___ Input for this task

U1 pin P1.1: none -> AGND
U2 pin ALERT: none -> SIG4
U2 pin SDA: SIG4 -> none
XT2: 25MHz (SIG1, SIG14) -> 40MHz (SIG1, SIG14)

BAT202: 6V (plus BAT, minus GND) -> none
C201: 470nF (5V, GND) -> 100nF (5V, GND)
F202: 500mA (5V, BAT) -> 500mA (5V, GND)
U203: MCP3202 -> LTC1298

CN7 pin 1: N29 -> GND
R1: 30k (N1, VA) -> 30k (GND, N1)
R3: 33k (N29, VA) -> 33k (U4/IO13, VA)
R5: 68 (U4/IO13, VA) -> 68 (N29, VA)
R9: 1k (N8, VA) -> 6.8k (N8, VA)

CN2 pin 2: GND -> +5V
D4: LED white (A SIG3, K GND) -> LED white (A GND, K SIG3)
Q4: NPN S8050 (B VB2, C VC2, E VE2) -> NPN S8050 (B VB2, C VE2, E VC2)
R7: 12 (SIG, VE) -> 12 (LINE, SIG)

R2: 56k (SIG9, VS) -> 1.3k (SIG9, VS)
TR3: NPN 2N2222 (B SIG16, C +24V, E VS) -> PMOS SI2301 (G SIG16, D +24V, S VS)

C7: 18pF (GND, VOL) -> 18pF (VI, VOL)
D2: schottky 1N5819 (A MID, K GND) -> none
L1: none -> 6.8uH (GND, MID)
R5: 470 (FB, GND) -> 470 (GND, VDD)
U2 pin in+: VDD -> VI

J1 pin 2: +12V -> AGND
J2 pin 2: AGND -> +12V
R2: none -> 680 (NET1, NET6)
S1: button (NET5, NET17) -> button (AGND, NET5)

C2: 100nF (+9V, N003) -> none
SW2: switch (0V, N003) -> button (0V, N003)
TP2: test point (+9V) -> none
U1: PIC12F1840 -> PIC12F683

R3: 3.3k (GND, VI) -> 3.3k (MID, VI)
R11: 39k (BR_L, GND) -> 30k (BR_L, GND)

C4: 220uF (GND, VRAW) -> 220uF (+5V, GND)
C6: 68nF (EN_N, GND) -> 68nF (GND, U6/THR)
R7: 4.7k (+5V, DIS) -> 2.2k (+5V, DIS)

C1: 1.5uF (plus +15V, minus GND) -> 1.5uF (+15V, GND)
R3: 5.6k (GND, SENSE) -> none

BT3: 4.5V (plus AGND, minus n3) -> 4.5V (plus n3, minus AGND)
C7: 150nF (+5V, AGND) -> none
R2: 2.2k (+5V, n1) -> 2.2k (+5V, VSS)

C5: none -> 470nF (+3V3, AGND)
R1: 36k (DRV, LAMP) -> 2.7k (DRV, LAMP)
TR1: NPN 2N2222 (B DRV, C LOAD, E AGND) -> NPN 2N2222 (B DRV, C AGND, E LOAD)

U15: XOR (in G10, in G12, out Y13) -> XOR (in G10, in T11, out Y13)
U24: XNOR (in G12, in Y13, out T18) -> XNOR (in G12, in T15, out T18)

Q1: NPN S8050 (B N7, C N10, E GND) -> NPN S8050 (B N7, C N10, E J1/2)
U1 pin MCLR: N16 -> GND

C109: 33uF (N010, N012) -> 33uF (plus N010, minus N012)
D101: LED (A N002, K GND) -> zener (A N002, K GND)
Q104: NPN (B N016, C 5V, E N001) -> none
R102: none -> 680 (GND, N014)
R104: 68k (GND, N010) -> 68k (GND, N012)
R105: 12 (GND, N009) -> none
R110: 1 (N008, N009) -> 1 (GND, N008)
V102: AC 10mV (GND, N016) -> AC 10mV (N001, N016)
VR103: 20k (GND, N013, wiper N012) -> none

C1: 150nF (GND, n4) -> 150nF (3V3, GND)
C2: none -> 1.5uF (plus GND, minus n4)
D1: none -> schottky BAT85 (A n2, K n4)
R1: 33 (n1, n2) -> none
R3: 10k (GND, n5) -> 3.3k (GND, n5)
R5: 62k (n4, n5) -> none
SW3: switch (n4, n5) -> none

______

* What to work on:
Copy out each line of the records that holds the string "minus".

* Result of this task:
BAT202: 6V (plus BAT, minus GND) -> none
C1: 1.5uF (plus +15V, minus GND) -> 1.5uF (+15V, GND)
BT3: 4.5V (plus AGND, minus n3) -> 4.5V (plus n3, minus AGND)
C109: 33uF (N010, N012) -> 33uF (plus N010, minus N012)
C2: none -> 1.5uF (plus GND, minus n4)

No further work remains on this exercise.